(SOURCE RECORDS Opens)

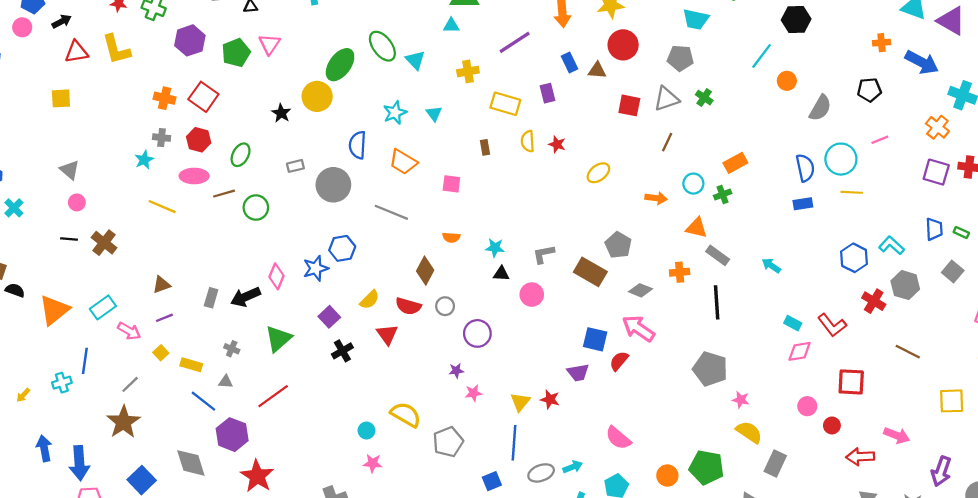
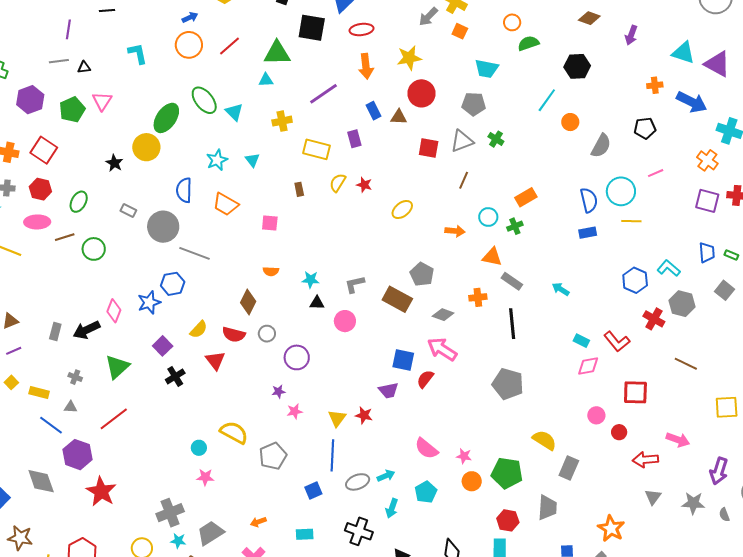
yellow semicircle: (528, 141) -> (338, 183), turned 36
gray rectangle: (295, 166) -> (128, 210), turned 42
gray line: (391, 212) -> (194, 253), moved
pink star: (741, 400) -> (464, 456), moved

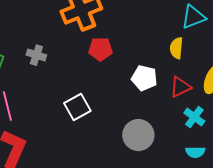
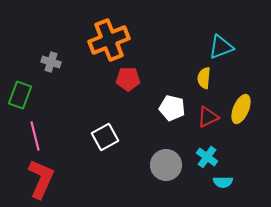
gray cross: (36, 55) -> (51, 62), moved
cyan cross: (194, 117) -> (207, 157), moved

(SOURCE RECORDS Closes)

### WHAT IS NEEDED:
Pictures are not part of the copy. Extract exactly the lines from the line containing "gray line: (391, 212) -> (194, 253), moved" through the final line of the entries above, both included.

### EXERCISE RESPONSE:
gray line: (391, 212) -> (194, 253), moved
pink star: (741, 400) -> (464, 456), moved

gray cross: (36, 55) -> (51, 62), moved
cyan cross: (194, 117) -> (207, 157), moved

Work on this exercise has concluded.